_Task directions:_
Below are the data; count the lines with the string "from" in them and give that number only.

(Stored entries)
Content starts
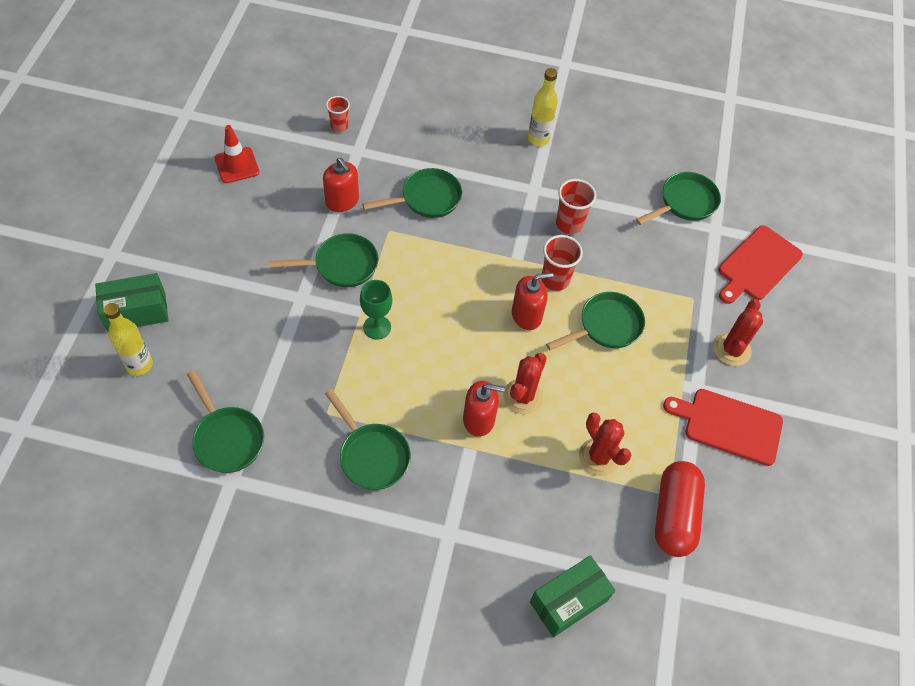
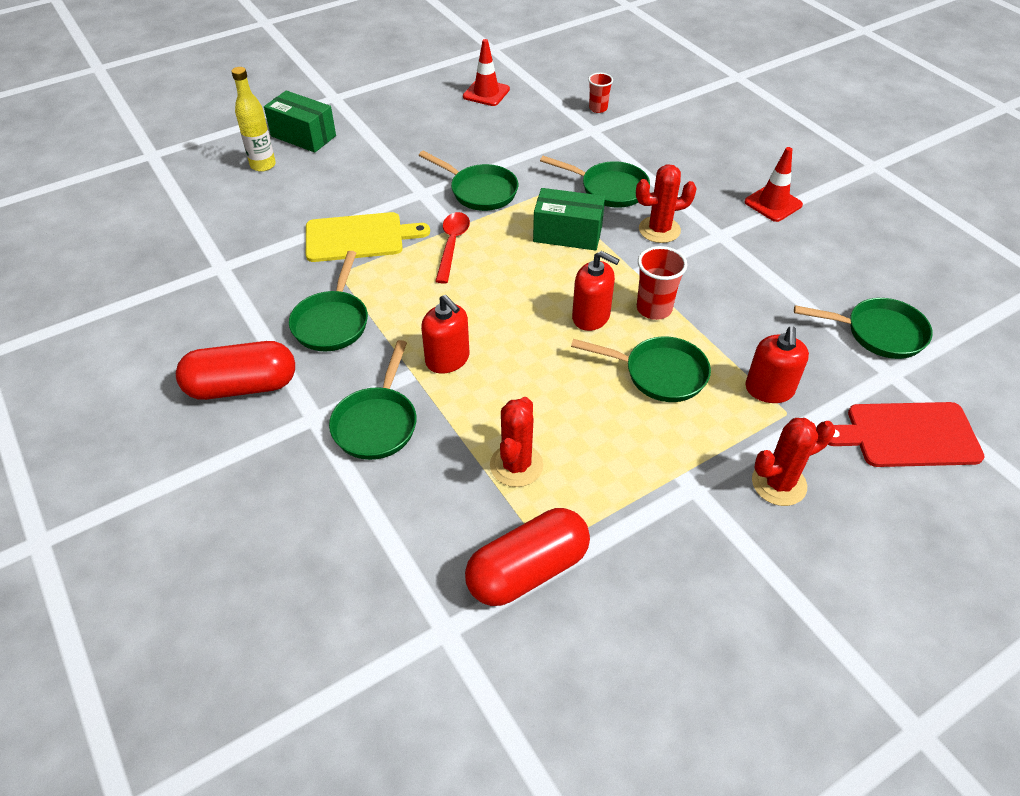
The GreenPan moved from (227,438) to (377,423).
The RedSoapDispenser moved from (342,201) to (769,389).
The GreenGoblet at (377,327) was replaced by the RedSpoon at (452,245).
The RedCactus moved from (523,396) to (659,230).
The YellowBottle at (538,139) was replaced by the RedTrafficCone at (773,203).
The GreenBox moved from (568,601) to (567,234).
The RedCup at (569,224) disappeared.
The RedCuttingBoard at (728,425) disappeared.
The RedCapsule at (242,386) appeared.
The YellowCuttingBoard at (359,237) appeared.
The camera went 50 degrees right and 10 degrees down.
Content ends
_Finished exercise:_
4